Provided material: Begin

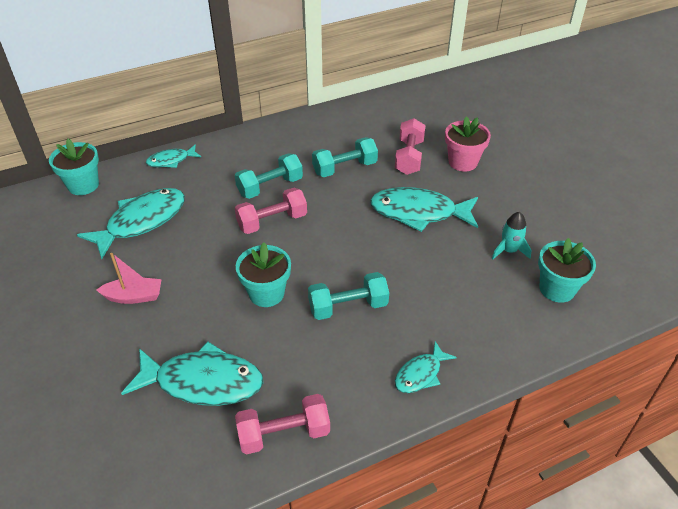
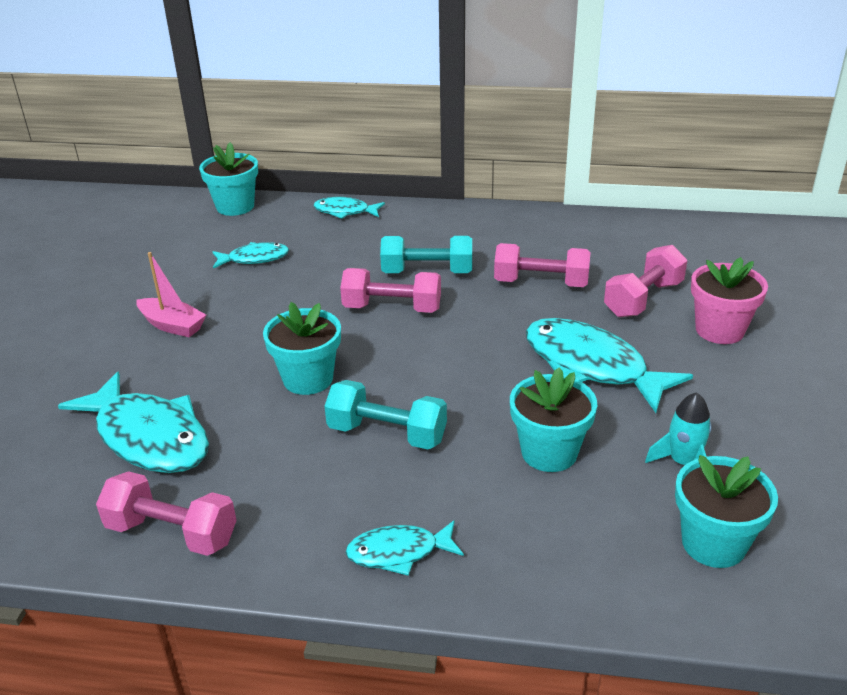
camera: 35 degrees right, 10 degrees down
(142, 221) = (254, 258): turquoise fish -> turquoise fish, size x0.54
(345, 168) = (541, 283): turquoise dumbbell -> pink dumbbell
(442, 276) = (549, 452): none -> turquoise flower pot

Provided material: End

▶ Task prompt: If a line in the data above holds the string "turquoise", copy it.

▶ Result:
(142, 221) = (254, 258): turquoise fish -> turquoise fish, size x0.54
(345, 168) = (541, 283): turquoise dumbbell -> pink dumbbell
(442, 276) = (549, 452): none -> turquoise flower pot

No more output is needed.